### EXERCISE BRIEF
Below are some entries. Copy each line in them that holds "MATRIX".

### RECORDS
================

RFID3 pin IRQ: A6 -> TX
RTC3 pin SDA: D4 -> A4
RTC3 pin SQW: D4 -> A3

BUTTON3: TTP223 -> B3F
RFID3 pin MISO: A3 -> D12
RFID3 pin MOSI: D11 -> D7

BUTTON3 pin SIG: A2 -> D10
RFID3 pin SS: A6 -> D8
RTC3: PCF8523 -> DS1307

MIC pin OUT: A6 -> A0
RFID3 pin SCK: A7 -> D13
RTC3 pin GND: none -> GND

================

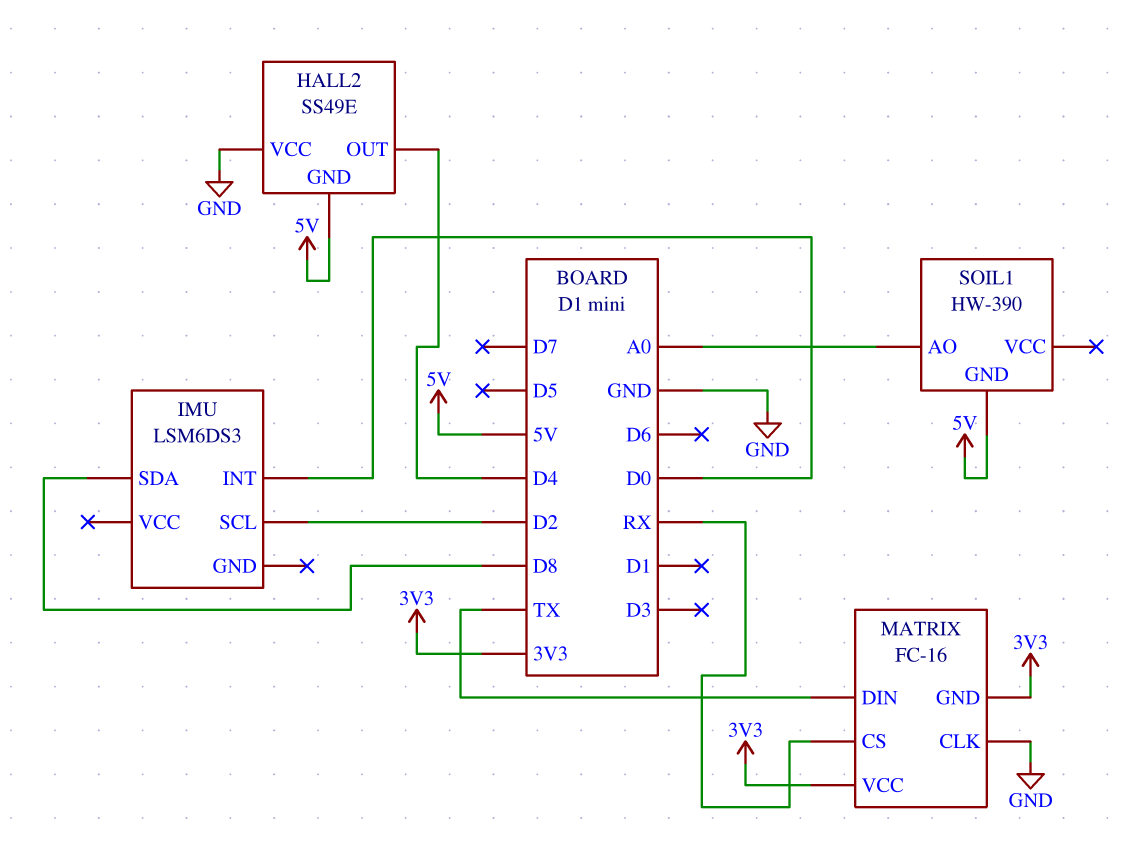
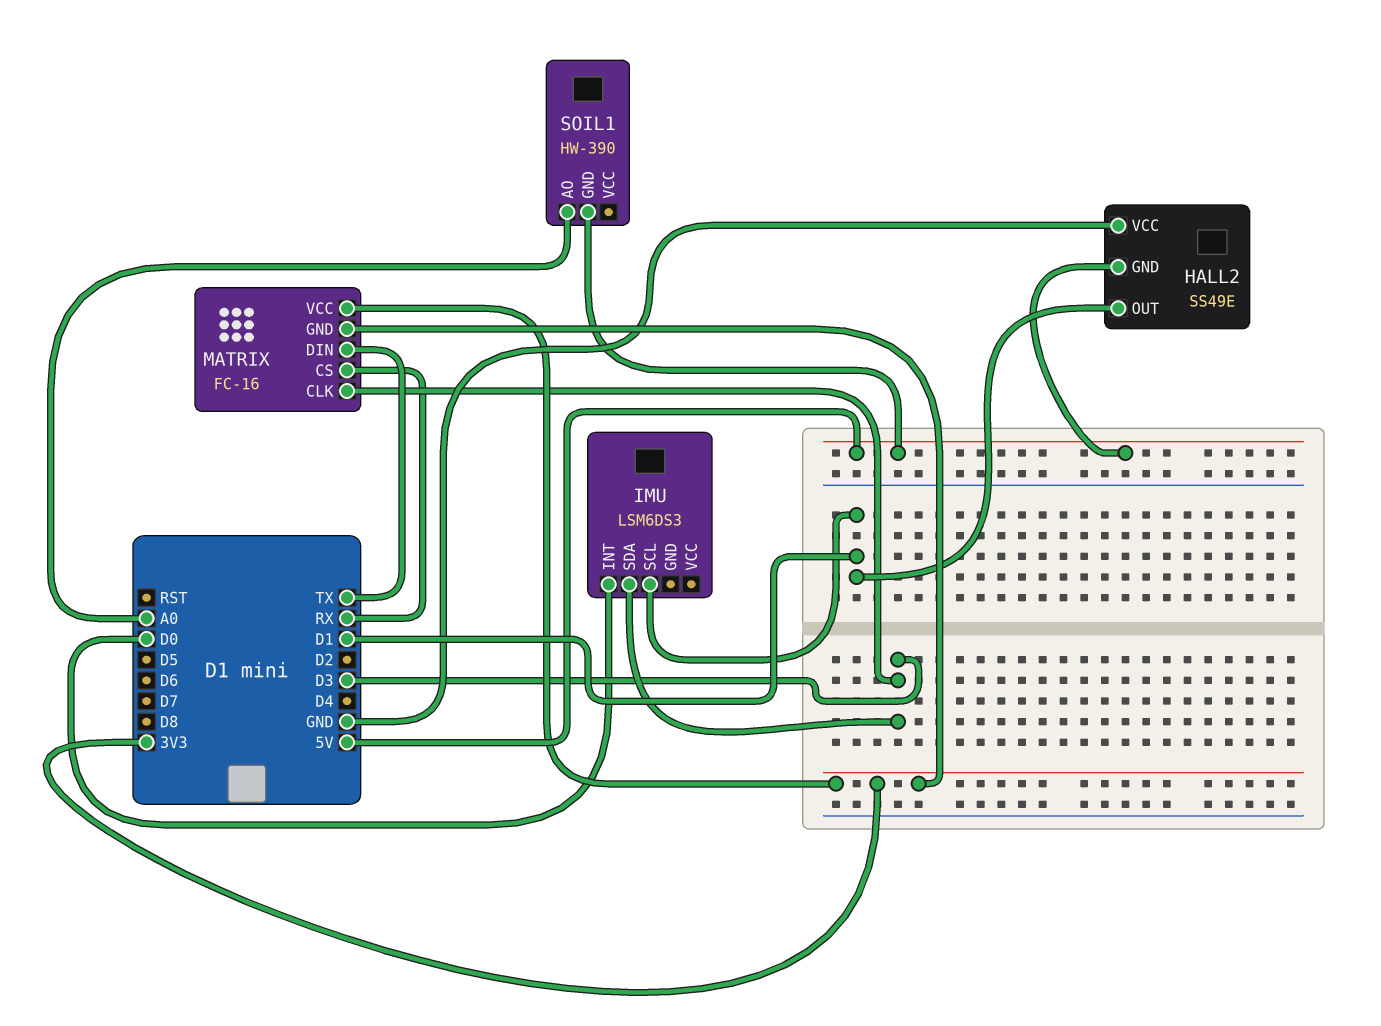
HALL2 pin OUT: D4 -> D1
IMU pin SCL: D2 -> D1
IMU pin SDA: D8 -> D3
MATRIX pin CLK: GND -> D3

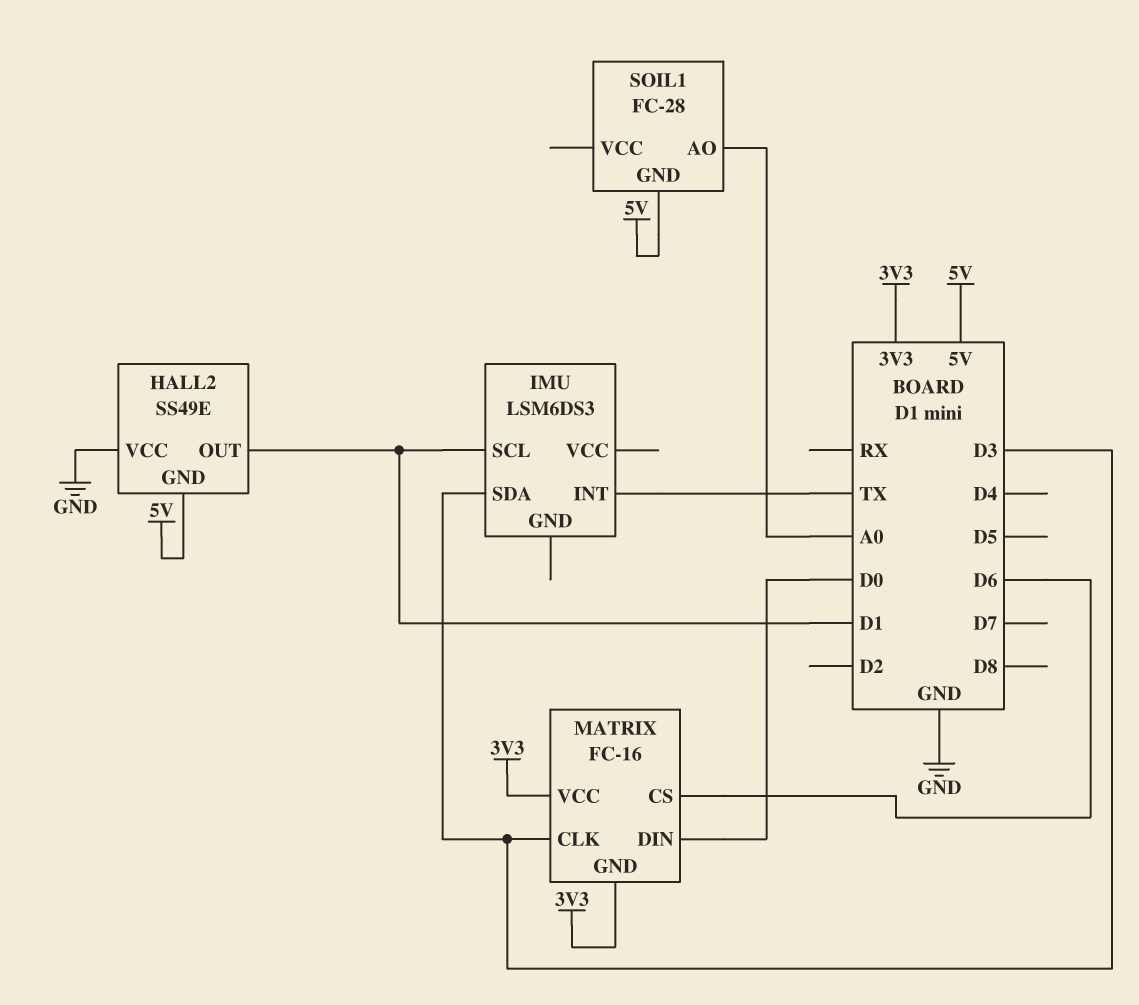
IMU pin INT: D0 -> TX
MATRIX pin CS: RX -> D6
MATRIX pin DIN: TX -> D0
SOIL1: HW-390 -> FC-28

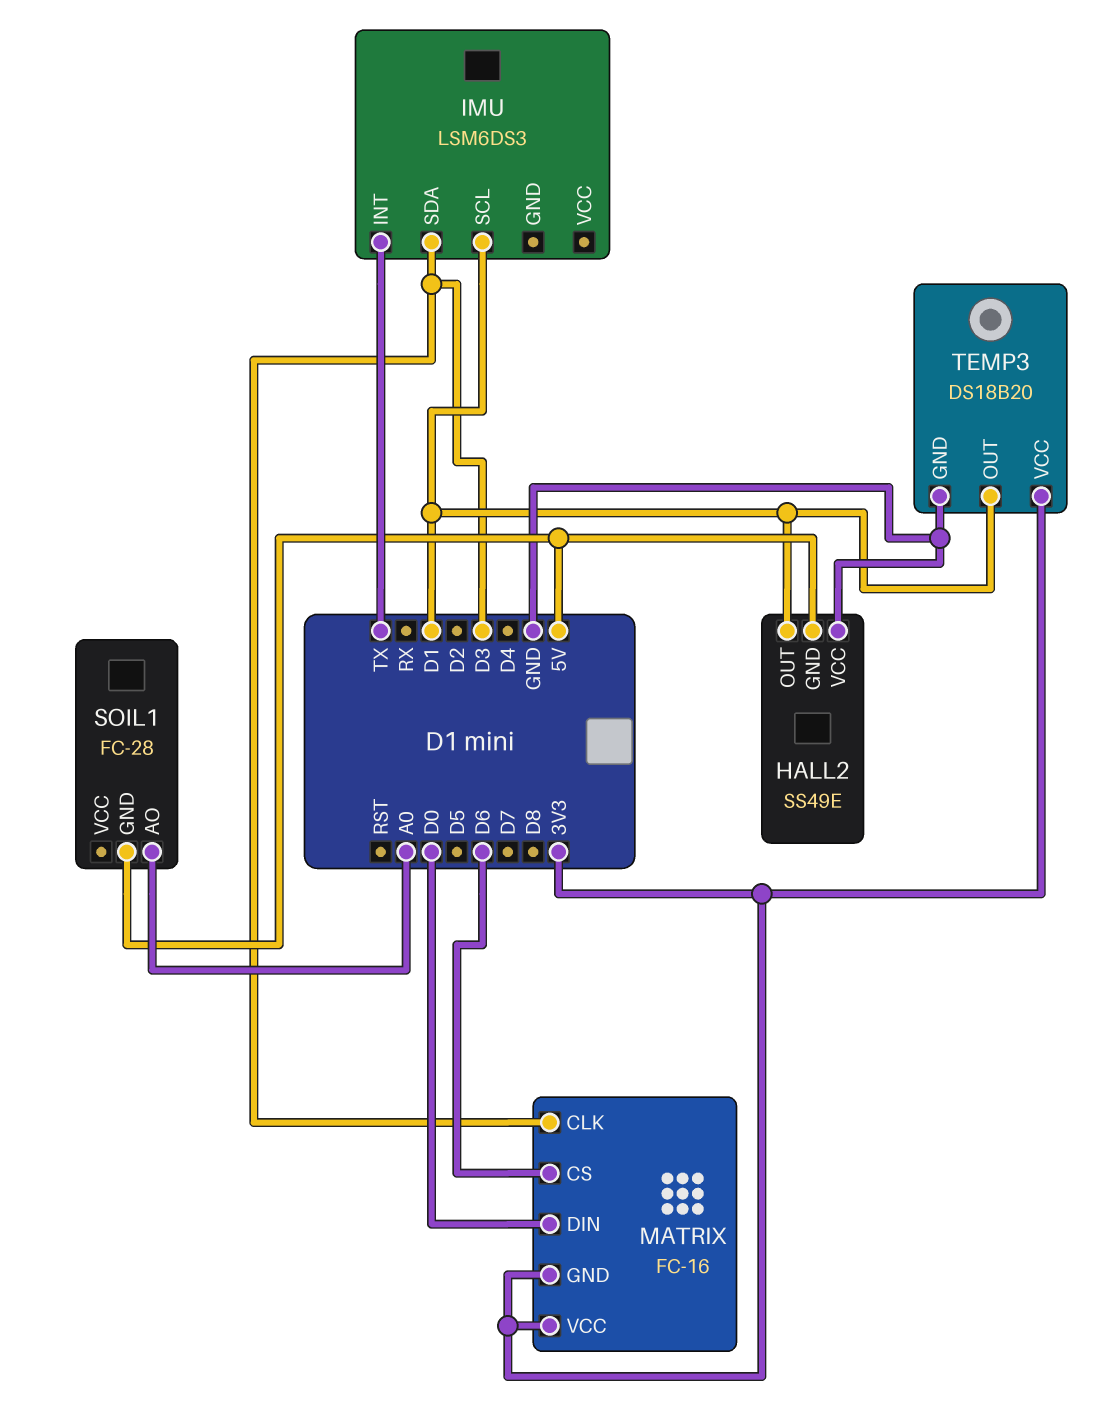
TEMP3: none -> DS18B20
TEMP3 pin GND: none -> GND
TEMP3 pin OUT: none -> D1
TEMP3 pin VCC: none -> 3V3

================

### ANSWER
MATRIX pin CLK: GND -> D3
MATRIX pin CS: RX -> D6
MATRIX pin DIN: TX -> D0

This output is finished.